**Exercise goal**
How do the records below read from their first line through the line containing "camera: 35 degrees right, 10 degrees up"? Write those lines out exactly.

**The data**
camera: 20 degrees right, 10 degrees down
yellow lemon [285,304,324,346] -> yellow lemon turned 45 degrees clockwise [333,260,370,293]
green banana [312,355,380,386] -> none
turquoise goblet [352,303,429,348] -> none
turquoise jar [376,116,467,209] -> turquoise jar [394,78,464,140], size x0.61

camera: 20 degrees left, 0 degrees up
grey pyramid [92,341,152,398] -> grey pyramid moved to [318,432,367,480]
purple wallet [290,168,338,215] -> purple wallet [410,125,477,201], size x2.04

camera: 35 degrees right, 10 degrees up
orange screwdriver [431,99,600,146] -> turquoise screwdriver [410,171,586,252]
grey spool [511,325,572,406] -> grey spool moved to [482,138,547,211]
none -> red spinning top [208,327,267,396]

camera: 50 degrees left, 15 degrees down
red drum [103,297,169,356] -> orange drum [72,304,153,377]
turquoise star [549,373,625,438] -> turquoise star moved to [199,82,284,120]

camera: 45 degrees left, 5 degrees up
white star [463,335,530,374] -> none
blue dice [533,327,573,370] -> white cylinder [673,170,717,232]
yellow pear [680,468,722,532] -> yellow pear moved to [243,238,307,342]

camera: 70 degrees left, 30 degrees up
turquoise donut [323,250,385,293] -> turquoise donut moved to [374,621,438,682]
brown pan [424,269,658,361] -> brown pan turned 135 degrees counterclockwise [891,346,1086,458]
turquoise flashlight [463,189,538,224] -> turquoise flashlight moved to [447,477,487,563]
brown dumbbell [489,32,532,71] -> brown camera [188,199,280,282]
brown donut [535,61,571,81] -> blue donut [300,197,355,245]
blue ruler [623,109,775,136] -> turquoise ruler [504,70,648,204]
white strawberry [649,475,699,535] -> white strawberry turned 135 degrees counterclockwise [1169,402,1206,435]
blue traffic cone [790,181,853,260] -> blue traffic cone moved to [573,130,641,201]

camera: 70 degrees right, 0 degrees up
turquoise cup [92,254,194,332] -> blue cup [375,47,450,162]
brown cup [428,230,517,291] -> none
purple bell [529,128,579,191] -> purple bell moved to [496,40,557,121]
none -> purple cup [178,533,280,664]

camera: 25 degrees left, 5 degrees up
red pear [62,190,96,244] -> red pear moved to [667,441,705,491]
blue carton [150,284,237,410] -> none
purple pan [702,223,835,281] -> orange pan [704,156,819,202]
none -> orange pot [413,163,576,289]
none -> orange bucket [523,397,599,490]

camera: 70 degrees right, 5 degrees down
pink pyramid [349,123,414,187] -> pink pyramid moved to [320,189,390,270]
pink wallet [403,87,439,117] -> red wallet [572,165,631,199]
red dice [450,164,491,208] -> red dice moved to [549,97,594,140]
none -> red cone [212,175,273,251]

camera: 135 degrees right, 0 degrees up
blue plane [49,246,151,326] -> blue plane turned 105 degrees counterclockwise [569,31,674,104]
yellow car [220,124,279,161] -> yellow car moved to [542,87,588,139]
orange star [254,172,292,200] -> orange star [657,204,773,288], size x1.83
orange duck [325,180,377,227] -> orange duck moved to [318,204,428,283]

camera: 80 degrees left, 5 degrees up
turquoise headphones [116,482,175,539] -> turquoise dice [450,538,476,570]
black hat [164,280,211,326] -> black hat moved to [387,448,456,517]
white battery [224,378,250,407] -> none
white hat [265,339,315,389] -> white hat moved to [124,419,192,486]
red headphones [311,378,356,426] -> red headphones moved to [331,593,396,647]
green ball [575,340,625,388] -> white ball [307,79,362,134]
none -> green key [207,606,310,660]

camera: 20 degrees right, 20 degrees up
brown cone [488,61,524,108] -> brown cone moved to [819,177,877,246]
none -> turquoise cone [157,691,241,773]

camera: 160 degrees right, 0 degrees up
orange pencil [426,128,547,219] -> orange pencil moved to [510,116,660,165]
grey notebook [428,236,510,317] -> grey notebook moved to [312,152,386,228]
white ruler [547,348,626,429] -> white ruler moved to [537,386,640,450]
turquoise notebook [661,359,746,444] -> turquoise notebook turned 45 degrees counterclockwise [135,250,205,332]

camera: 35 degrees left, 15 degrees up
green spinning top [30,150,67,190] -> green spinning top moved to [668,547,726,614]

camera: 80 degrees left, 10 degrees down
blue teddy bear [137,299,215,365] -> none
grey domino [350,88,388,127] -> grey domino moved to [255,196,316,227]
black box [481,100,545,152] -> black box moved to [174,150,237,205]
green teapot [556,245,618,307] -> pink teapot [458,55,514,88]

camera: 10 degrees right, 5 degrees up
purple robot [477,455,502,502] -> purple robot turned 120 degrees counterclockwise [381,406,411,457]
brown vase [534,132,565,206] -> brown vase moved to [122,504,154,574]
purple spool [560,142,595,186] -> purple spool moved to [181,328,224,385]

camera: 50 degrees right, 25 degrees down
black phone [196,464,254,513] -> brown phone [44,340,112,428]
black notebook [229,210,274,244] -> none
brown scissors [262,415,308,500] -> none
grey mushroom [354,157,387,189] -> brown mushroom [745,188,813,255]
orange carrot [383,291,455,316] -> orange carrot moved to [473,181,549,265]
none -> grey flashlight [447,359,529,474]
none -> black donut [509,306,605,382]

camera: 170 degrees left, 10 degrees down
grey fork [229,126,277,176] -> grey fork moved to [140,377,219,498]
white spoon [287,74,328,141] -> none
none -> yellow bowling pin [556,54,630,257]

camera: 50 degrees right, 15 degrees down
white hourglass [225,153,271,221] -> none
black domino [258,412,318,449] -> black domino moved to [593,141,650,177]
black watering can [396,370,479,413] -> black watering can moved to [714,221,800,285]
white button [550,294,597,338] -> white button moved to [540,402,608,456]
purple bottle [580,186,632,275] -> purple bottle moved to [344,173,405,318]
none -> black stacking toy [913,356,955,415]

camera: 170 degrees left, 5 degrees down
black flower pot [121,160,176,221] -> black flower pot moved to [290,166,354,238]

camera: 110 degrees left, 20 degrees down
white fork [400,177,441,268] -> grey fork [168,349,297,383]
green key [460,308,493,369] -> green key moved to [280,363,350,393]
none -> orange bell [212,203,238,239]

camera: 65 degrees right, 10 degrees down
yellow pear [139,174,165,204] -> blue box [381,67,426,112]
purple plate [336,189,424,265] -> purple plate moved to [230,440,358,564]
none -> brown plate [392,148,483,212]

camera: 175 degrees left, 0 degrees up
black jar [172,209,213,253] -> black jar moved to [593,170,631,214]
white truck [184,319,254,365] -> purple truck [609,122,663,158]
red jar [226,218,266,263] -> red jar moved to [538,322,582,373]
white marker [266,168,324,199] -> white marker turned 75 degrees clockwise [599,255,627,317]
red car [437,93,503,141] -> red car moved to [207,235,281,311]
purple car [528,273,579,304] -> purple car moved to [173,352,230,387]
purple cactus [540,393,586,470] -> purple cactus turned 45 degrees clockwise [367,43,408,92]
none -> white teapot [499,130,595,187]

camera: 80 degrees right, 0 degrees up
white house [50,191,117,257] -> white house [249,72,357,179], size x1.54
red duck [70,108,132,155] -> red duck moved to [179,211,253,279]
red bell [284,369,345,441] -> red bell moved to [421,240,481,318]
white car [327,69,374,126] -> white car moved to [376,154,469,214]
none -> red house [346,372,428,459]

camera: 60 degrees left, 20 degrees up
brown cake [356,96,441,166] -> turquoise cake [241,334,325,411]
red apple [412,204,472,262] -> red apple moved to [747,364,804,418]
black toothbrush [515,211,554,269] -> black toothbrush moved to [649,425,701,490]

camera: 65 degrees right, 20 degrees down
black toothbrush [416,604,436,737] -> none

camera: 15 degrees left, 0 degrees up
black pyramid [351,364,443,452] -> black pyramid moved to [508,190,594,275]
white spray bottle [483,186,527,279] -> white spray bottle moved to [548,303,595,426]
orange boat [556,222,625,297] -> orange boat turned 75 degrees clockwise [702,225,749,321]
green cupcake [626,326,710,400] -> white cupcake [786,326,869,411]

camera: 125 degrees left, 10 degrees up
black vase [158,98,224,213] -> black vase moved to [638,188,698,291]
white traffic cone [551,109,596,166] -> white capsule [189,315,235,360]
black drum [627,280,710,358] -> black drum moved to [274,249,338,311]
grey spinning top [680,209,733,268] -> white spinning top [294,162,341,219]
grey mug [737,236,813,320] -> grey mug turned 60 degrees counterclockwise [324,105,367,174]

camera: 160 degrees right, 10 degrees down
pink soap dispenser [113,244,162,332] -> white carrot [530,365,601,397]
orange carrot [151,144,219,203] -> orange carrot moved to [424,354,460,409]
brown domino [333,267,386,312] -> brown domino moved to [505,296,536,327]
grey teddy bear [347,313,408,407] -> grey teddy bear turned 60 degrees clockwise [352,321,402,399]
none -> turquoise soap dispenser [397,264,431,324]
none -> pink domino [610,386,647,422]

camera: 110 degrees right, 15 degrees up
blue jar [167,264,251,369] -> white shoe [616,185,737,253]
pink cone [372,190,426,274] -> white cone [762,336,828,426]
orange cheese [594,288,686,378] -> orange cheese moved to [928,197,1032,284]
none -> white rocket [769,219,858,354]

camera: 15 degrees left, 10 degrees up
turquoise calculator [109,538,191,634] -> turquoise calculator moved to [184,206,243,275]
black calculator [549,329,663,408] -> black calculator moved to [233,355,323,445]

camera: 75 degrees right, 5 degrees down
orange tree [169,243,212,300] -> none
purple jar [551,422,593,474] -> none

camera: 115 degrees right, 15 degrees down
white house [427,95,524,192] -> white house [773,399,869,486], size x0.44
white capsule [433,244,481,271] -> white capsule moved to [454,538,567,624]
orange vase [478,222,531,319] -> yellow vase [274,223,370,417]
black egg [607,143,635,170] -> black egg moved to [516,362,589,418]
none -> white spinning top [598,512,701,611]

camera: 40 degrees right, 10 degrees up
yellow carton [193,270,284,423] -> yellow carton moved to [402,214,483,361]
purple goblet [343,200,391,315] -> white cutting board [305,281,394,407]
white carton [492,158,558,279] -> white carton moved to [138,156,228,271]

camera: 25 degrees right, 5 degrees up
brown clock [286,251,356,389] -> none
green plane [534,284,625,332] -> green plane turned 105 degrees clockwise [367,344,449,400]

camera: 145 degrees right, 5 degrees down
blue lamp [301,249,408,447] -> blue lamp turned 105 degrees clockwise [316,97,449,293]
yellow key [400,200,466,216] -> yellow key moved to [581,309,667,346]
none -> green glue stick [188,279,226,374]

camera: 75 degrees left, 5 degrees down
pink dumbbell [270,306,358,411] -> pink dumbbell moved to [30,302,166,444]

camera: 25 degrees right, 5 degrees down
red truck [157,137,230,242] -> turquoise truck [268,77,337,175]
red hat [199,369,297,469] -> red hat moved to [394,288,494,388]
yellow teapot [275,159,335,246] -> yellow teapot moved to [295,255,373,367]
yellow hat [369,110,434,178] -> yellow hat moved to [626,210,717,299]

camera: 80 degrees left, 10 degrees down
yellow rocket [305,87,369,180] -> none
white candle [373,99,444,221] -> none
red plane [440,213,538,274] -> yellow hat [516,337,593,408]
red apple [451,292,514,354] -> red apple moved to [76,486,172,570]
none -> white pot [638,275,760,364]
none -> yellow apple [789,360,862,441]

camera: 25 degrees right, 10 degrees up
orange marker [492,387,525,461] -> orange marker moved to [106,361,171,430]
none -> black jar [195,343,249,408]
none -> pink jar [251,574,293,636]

**Output for this exercise**
camera: 20 degrees right, 10 degrees down
yellow lemon [285,304,324,346] -> yellow lemon turned 45 degrees clockwise [333,260,370,293]
green banana [312,355,380,386] -> none
turquoise goblet [352,303,429,348] -> none
turquoise jar [376,116,467,209] -> turquoise jar [394,78,464,140], size x0.61

camera: 20 degrees left, 0 degrees up
grey pyramid [92,341,152,398] -> grey pyramid moved to [318,432,367,480]
purple wallet [290,168,338,215] -> purple wallet [410,125,477,201], size x2.04

camera: 35 degrees right, 10 degrees up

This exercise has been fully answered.